ACTIVITY:
Every record below should be repeated exactly. Omit the pictures.

RECORDS SUPPLIED:
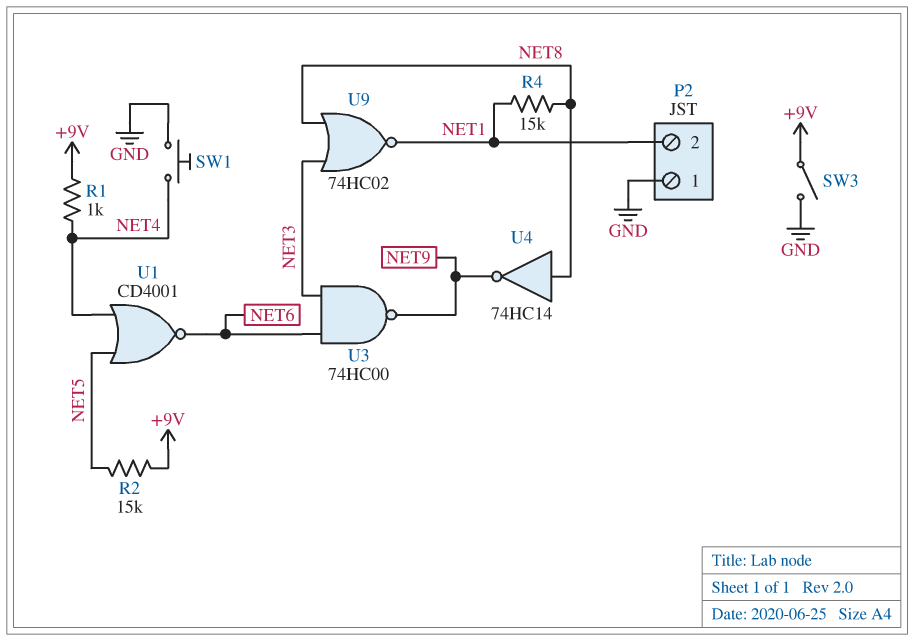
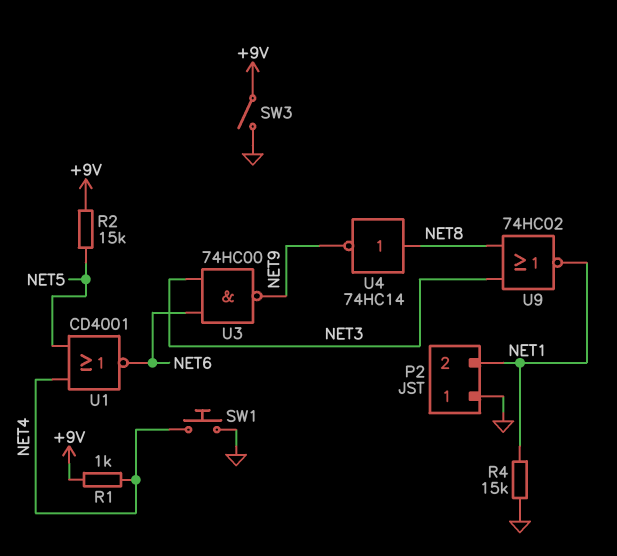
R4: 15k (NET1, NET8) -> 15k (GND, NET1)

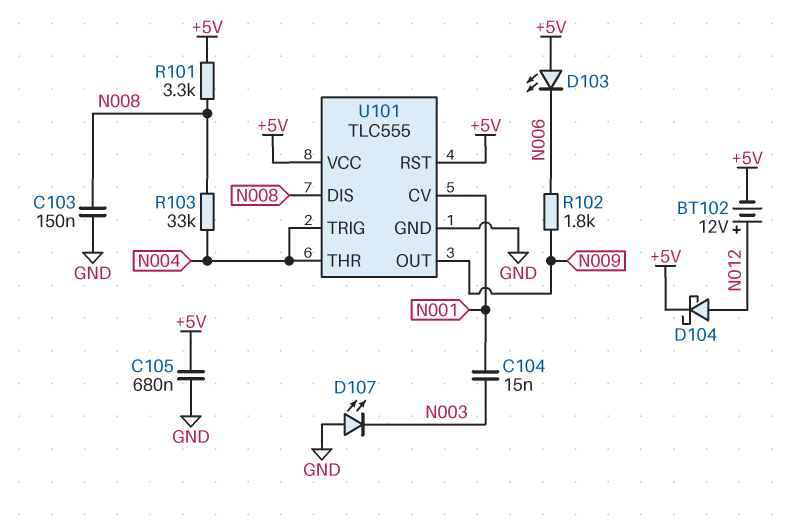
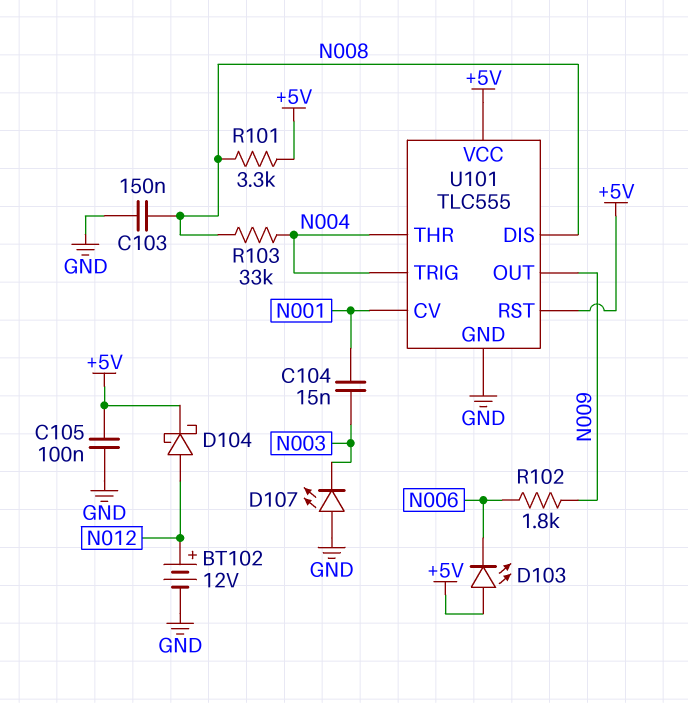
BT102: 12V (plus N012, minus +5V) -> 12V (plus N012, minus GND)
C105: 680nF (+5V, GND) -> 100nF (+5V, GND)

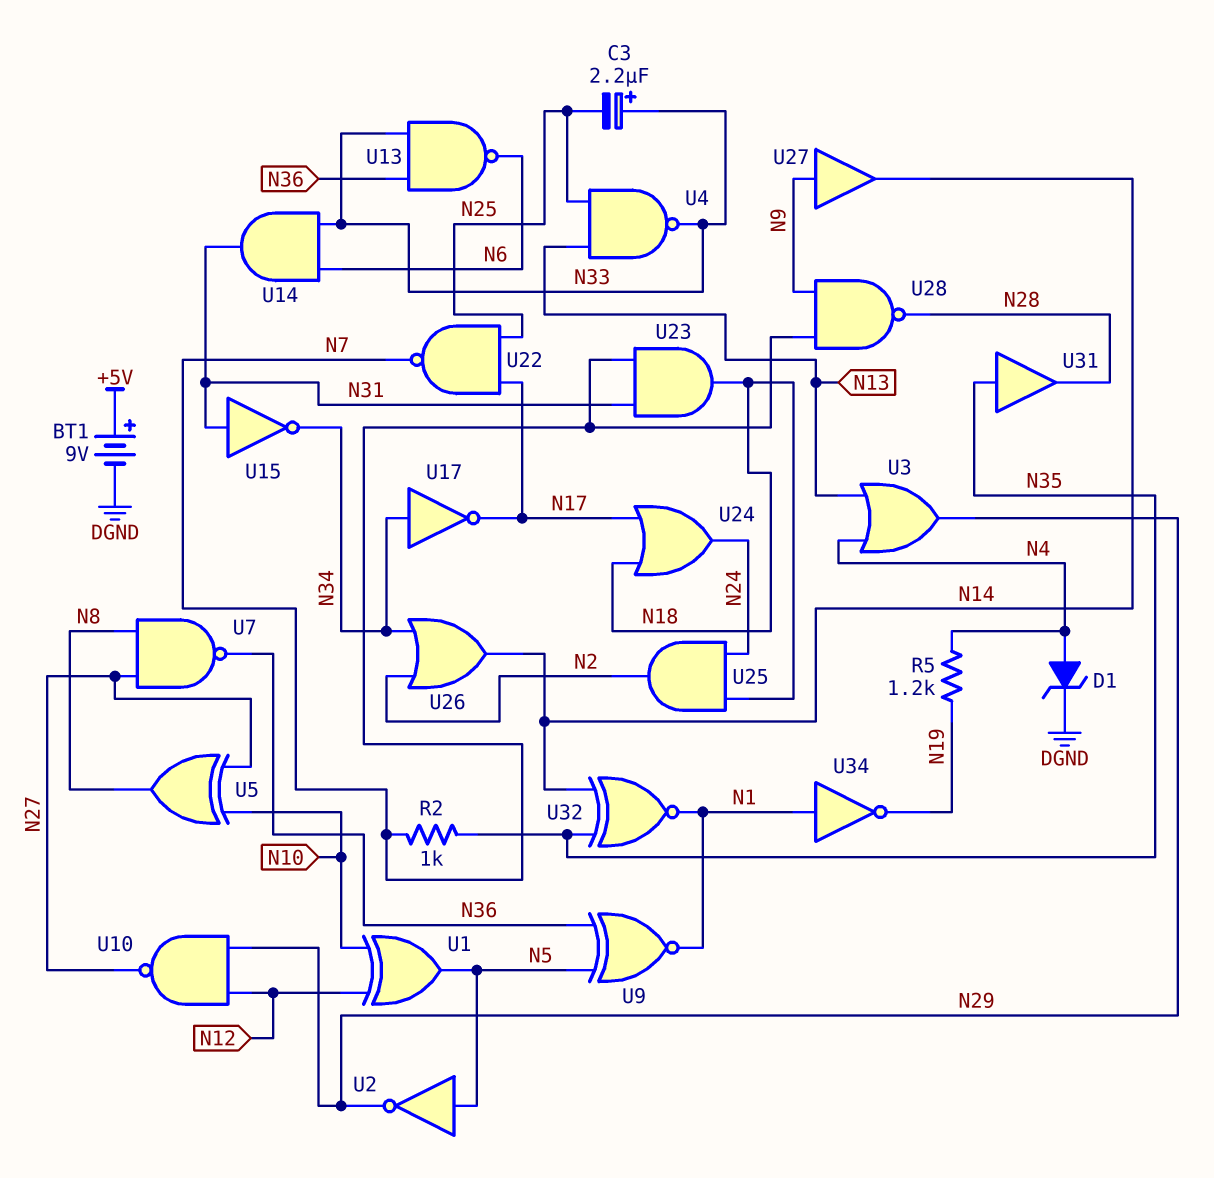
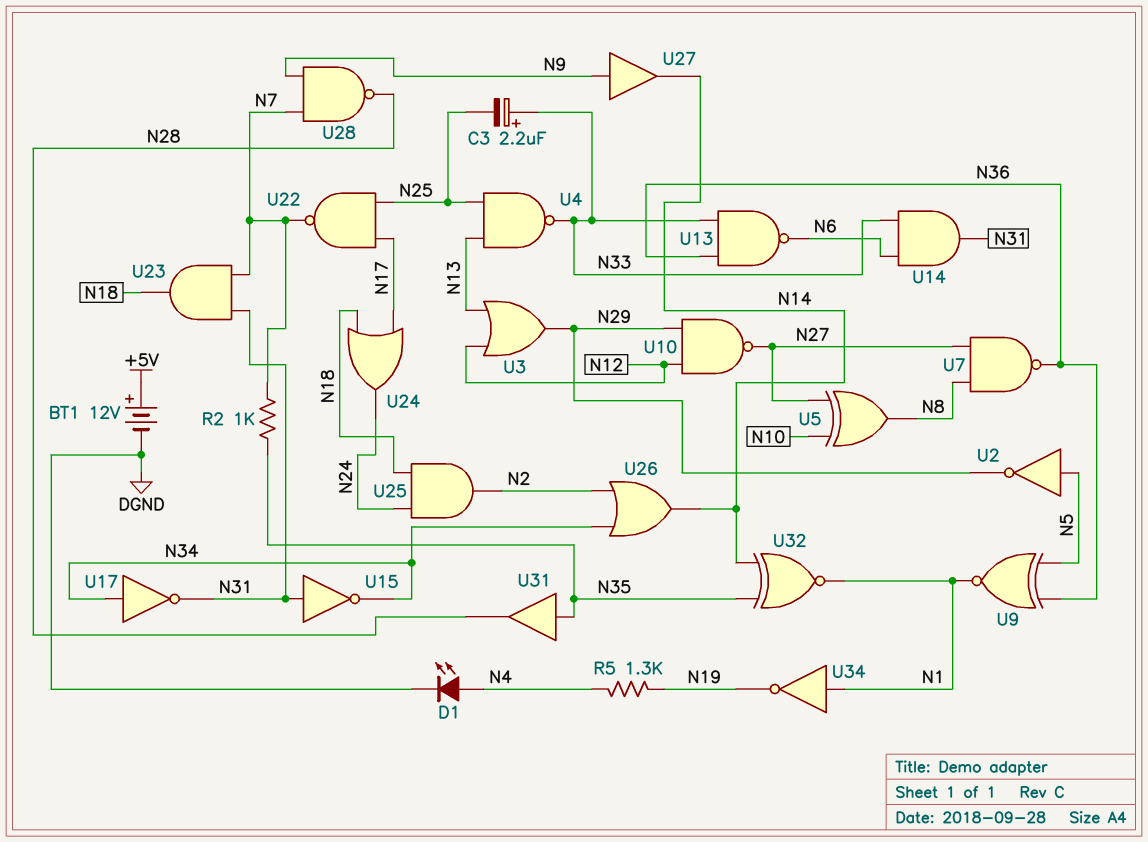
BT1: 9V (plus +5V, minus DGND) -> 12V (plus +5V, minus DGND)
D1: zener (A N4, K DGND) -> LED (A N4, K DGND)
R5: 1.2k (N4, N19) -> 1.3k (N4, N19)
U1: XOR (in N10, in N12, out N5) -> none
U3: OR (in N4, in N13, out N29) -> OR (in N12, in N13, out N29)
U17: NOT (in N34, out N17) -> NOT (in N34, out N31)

RESPONSE AREA:
R4: 15k (NET1, NET8) -> 15k (GND, NET1)

BT102: 12V (plus N012, minus +5V) -> 12V (plus N012, minus GND)
C105: 680nF (+5V, GND) -> 100nF (+5V, GND)

BT1: 9V (plus +5V, minus DGND) -> 12V (plus +5V, minus DGND)
D1: zener (A N4, K DGND) -> LED (A N4, K DGND)
R5: 1.2k (N4, N19) -> 1.3k (N4, N19)
U1: XOR (in N10, in N12, out N5) -> none
U3: OR (in N4, in N13, out N29) -> OR (in N12, in N13, out N29)
U17: NOT (in N34, out N17) -> NOT (in N34, out N31)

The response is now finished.